* [SUPPLIED DATA]
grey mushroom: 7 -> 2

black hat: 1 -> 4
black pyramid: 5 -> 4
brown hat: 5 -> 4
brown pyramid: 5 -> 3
---
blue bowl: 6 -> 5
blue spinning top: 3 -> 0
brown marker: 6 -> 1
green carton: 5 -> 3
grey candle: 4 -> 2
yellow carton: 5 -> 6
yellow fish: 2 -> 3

* [WHAT THE TASK ASKS] Can you repeat, word for word, every line above from the one containing "blue bowl: 6 -> 5" down to the one containing "yellow fish: 2 -> 3", including both?

* [TASK ANSWER]
blue bowl: 6 -> 5
blue spinning top: 3 -> 0
brown marker: 6 -> 1
green carton: 5 -> 3
grey candle: 4 -> 2
yellow carton: 5 -> 6
yellow fish: 2 -> 3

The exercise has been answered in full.